* What needs to be done
Would you please transcribe, exactly as written, the lines of the entries below starting at the one that holds "camera: 70 degrees left, 5 degrees down" and ending at the one that holds "(242, 358) = (782, 385): orange", both included?

* Records for processing
# # #
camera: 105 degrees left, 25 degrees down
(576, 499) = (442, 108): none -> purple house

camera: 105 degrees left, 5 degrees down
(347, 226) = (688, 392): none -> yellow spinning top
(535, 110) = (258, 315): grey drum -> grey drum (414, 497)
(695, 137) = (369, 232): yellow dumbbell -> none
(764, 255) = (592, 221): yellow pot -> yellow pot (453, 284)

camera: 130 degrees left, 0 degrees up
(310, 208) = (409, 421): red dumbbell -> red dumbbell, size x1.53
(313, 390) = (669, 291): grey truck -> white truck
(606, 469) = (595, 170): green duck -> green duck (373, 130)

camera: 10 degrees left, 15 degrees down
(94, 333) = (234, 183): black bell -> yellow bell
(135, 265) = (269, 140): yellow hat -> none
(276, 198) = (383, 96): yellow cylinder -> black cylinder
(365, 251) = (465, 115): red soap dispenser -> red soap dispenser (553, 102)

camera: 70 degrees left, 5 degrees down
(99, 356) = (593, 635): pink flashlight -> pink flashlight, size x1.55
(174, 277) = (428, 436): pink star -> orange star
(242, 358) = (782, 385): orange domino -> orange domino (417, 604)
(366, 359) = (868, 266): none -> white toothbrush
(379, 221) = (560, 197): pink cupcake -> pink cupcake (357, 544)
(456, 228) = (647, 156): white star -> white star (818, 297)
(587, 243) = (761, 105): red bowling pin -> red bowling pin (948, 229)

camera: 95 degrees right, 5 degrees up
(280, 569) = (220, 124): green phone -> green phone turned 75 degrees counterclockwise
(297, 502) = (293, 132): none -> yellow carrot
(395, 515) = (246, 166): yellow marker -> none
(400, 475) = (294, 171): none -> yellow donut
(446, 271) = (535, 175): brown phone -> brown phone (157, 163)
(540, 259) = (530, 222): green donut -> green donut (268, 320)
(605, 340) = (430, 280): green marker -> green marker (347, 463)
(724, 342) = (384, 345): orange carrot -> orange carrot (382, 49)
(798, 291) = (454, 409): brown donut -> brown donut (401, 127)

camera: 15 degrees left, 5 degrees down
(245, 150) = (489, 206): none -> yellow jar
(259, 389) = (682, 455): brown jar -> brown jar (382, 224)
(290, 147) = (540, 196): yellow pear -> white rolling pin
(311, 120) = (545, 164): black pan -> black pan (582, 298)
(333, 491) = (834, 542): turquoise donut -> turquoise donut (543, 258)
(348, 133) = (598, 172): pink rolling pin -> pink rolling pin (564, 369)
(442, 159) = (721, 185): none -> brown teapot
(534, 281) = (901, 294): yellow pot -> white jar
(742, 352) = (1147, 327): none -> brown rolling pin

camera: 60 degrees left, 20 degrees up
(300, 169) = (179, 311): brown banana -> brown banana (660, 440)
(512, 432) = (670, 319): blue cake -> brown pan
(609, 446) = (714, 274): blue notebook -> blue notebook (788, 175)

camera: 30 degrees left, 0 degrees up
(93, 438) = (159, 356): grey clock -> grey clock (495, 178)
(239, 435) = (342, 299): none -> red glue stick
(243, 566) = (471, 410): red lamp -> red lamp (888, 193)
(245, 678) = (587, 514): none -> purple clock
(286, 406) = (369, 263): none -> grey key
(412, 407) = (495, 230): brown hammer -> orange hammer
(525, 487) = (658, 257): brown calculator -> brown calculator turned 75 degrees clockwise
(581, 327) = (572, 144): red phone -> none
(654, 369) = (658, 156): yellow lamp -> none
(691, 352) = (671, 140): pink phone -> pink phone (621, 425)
# # #
* Your solution
camera: 70 degrees left, 5 degrees down
(99, 356) = (593, 635): pink flashlight -> pink flashlight, size x1.55
(174, 277) = (428, 436): pink star -> orange star
(242, 358) = (782, 385): orange domino -> orange domino (417, 604)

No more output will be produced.